▶ [Problem to work on]
Pictures in the data should be dropped; transcribe exactly the lines from the one that has "barbecue: (573, 472)" through the one that has "bed: (556, 352) -> (408, 269), removed".

[Layout difference records]
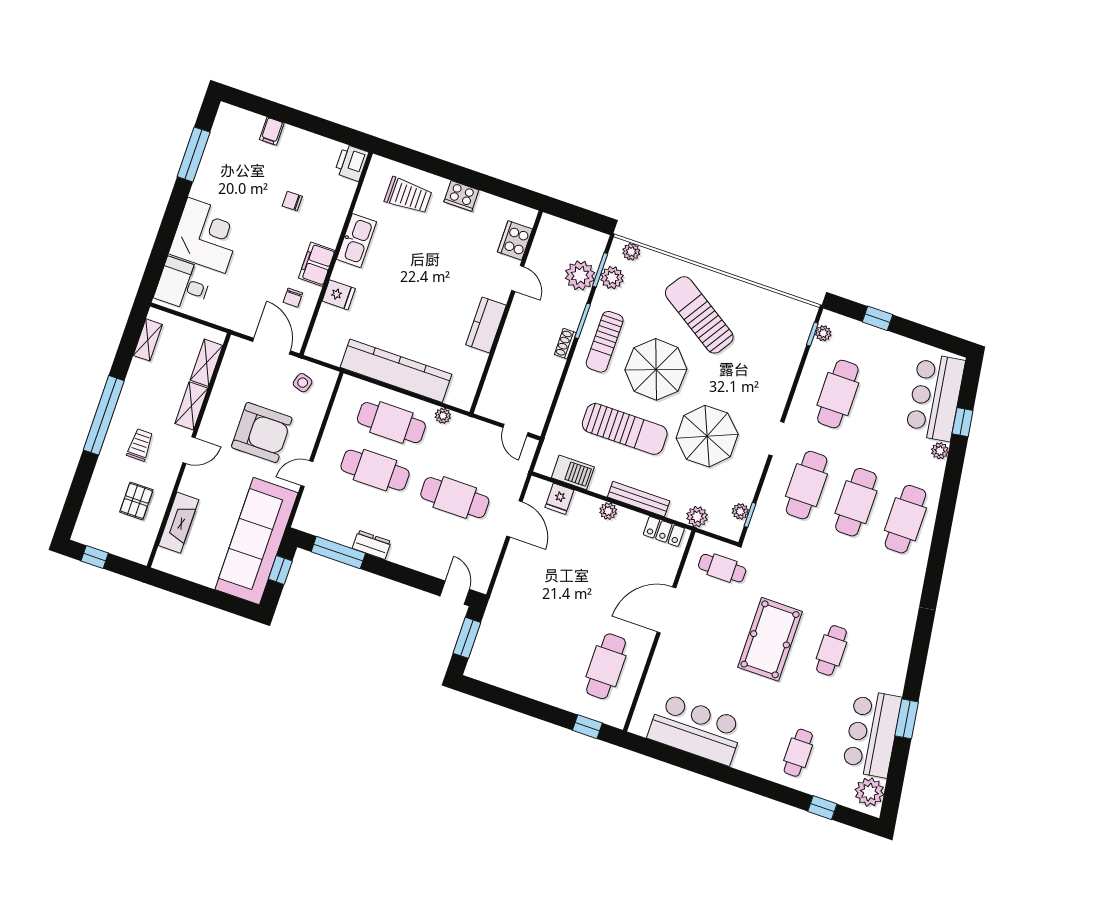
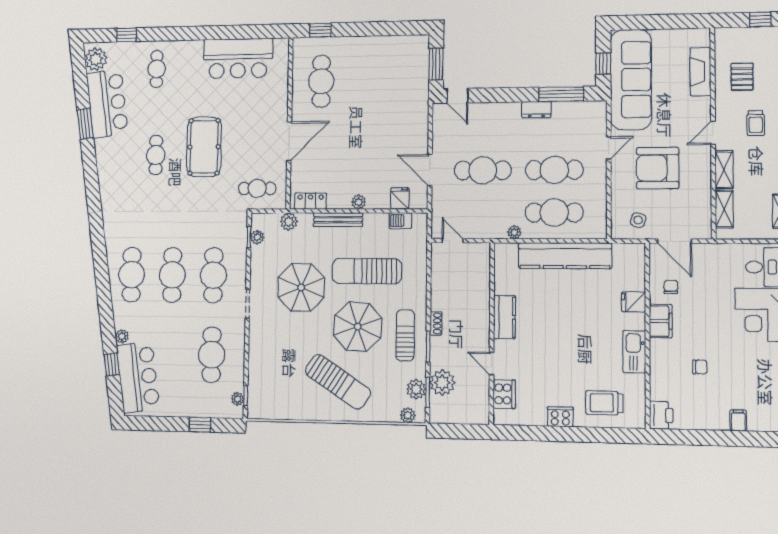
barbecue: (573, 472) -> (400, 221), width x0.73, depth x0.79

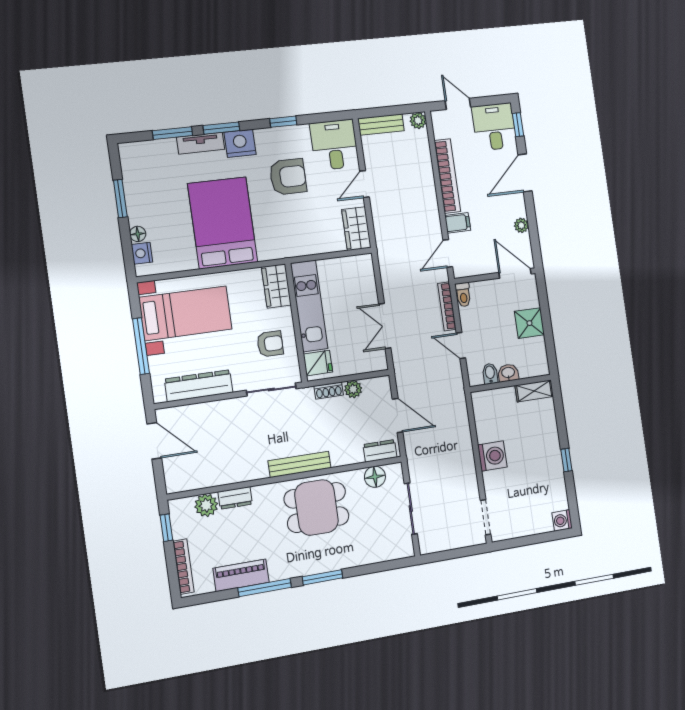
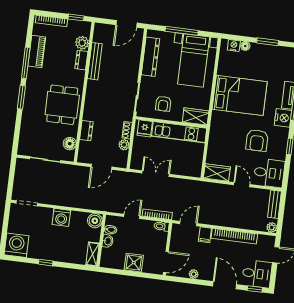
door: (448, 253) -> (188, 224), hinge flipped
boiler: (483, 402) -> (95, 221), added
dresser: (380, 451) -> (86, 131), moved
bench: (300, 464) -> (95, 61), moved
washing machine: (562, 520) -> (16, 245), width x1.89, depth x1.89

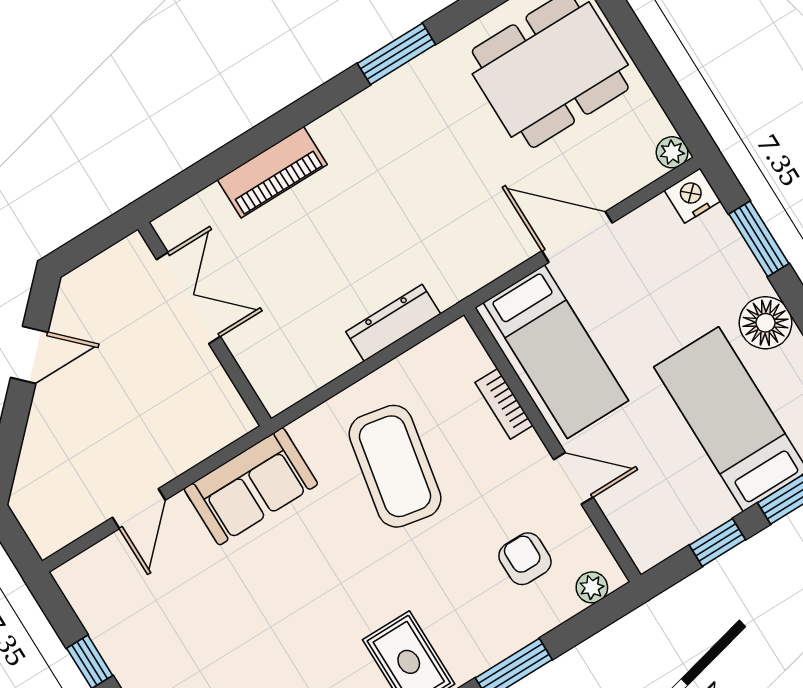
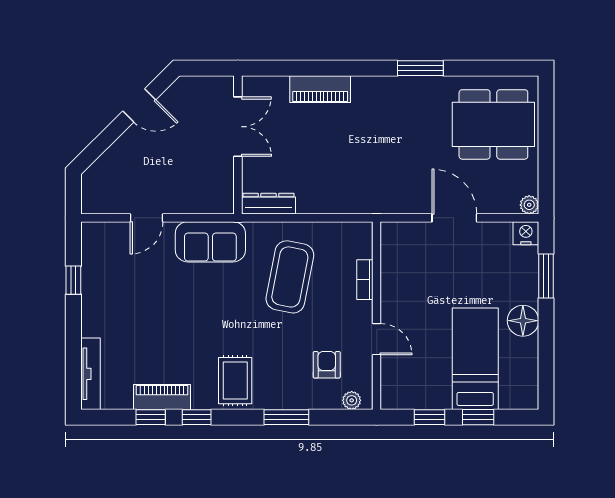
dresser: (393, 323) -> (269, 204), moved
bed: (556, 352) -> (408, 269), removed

---

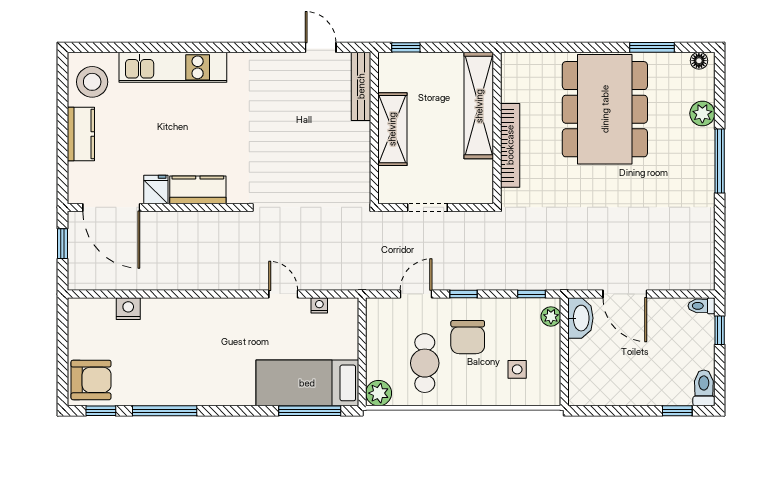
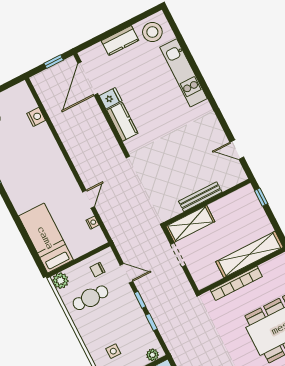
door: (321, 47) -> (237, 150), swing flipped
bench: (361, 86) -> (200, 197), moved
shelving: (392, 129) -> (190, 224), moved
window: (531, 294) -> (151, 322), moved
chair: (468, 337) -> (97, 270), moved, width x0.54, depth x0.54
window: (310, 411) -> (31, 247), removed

▶ [Task solution]
barbecue: (573, 472) -> (400, 221), width x0.73, depth x0.79

door: (448, 253) -> (188, 224), hinge flipped
boiler: (483, 402) -> (95, 221), added
dresser: (380, 451) -> (86, 131), moved
bench: (300, 464) -> (95, 61), moved
washing machine: (562, 520) -> (16, 245), width x1.89, depth x1.89

dresser: (393, 323) -> (269, 204), moved
bed: (556, 352) -> (408, 269), removed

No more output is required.